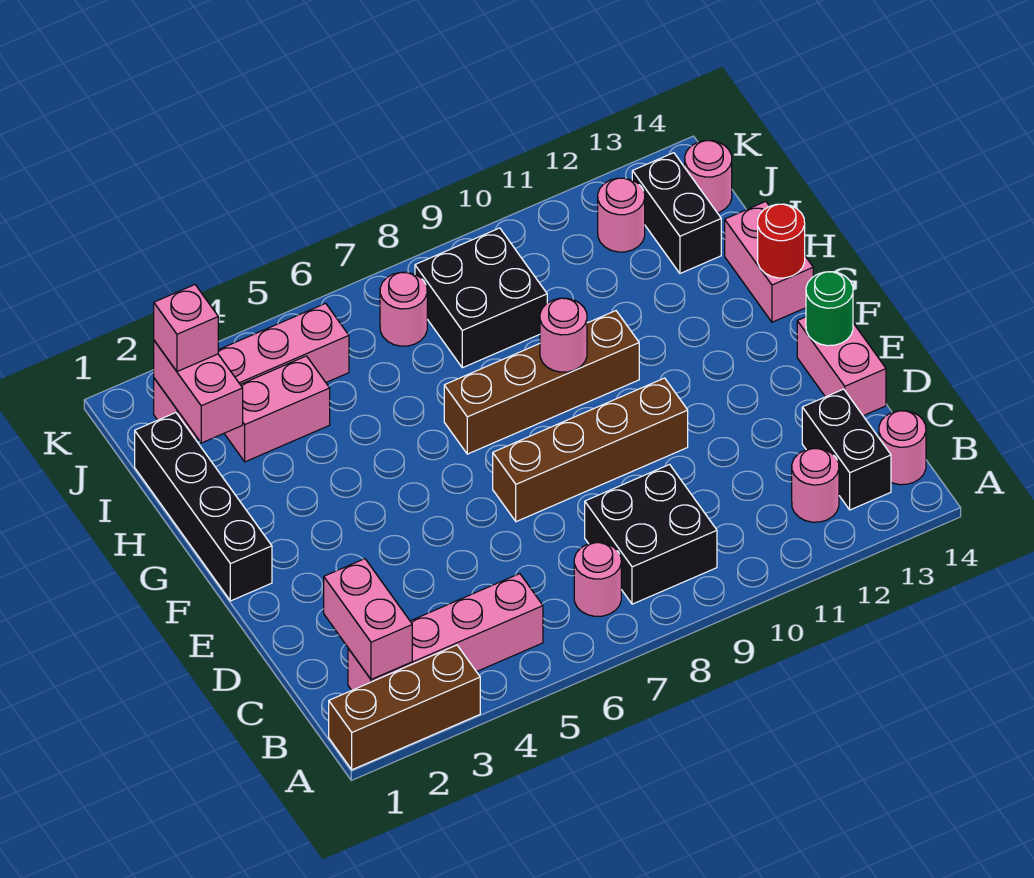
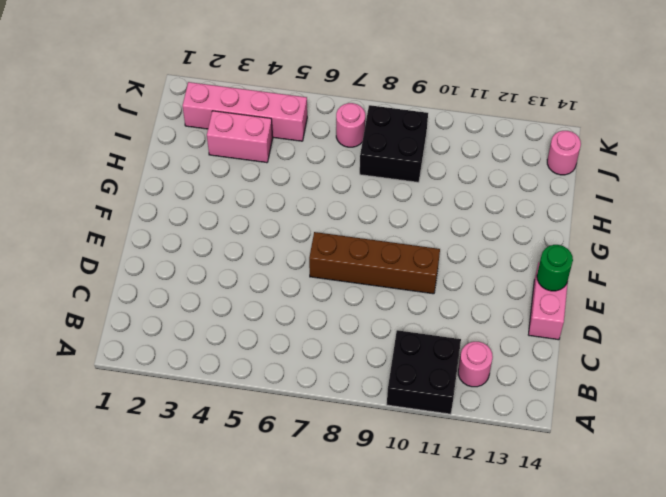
black 2x2 brick [387,330,461,414] -> black 2x2 brick moved to [585,465,717,604]
none -> brown 1x3 brick [329,645,480,770]
none -> pink 1x4 brick [348,574,543,690]
none -> pink 1x1 round brick [574,543,621,616]

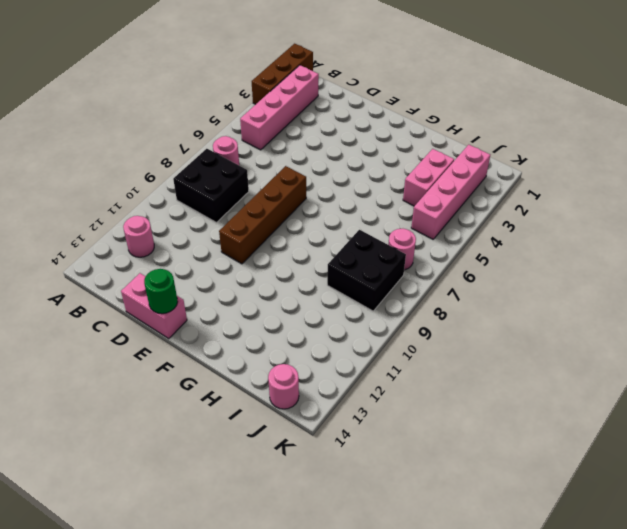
none -> black 1x2 brick [802,389,891,510]
none -> pink 1x1 round brick [879,411,926,485]
none -> black 1x4 brick [135,413,272,601]

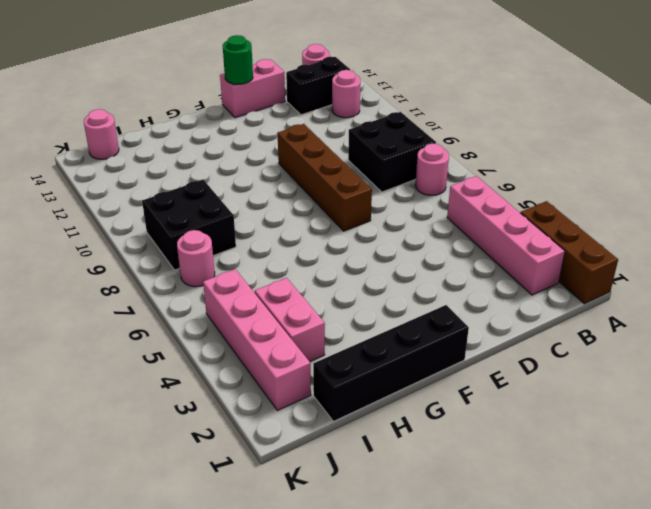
none -> brown 1x4 brick [444,311,639,454]
none -> pink 1x2 brick [725,201,813,322]
none -> black 1x2 brick [632,153,721,273]

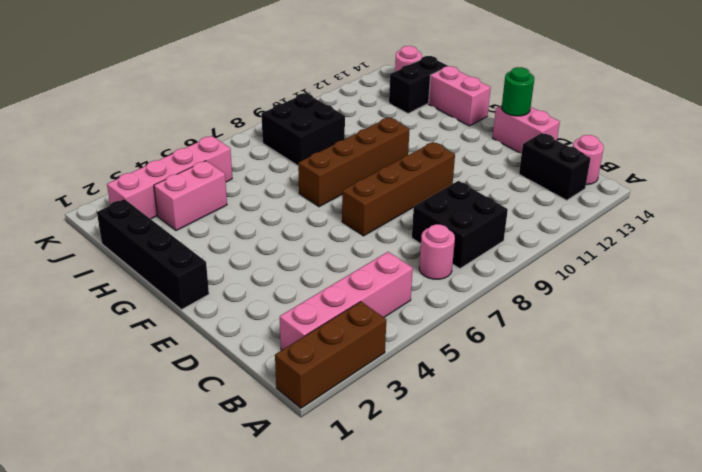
black 1x2 brick [389,56,448,114] -> black 1x2 brick turned to [632,153,721,273]
none -> pink 1x1 round brick [792,448,839,522]
none -> pink 1x1 round brick [380,272,427,346]
none -> pink 1x1 round brick [598,178,645,252]

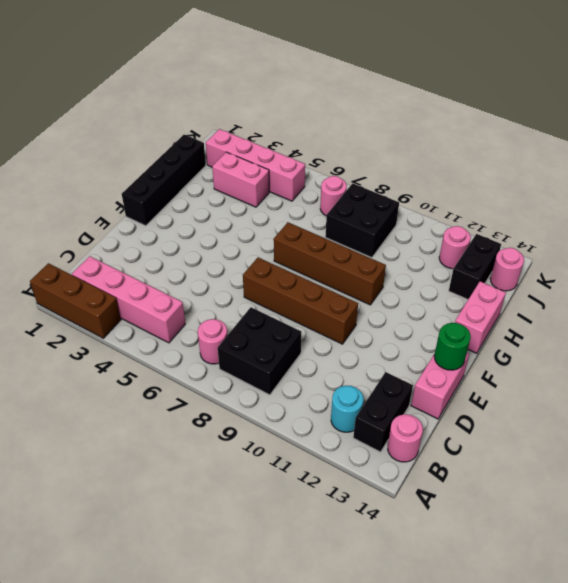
cyan 1x1 round brick [331,386,363,432] -> pink 1x1 round brick [792,448,839,522]
none -> pink 1x2 brick [324,559,412,679]
none -> pink 1x1 round brick [540,298,587,372]
none -> red 1x1 round brick [758,204,805,278]

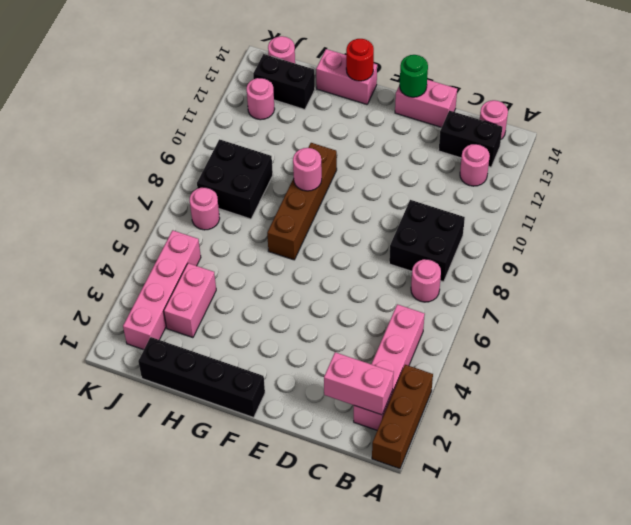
none -> brown 1x4 brick [493,378,688,522]
none -> pink 1x2 brick [154,341,243,443]
none -> pink 1x1 brick [154,285,218,372]

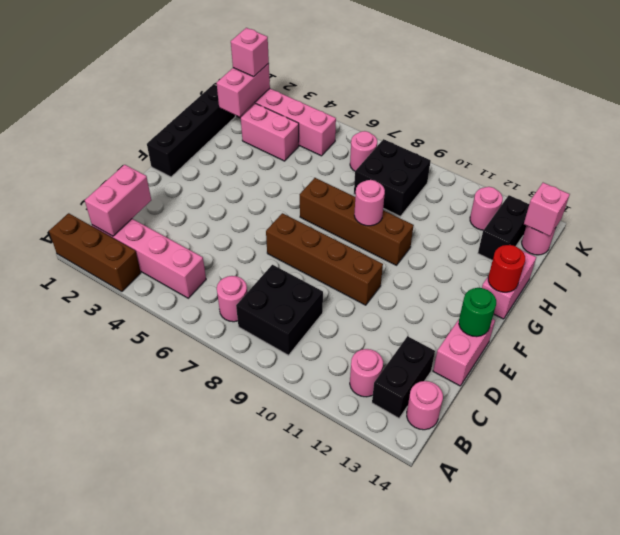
pink 1x1 brick [524,183,570,236] -> none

- - -

ACTIVITY
All lines from the line with "none -> pink 1x2 brick [725,201,813,322]" through the final line of the listing are to be printed exactly, both ends included; the pictures are not.

OUTPUT OF THE TASK
none -> pink 1x2 brick [725,201,813,322]
none -> black 1x2 brick [632,153,721,273]

black 1x2 brick [389,56,448,114] -> black 1x2 brick turned to [632,153,721,273]
none -> pink 1x1 round brick [792,448,839,522]
none -> pink 1x1 round brick [380,272,427,346]
none -> pink 1x1 round brick [598,178,645,252]

cyan 1x1 round brick [331,386,363,432] -> pink 1x1 round brick [792,448,839,522]
none -> pink 1x2 brick [324,559,412,679]
none -> pink 1x1 round brick [540,298,587,372]
none -> red 1x1 round brick [758,204,805,278]

none -> brown 1x4 brick [493,378,688,522]
none -> pink 1x2 brick [154,341,243,443]
none -> pink 1x1 brick [154,285,218,372]

pink 1x1 brick [524,183,570,236] -> none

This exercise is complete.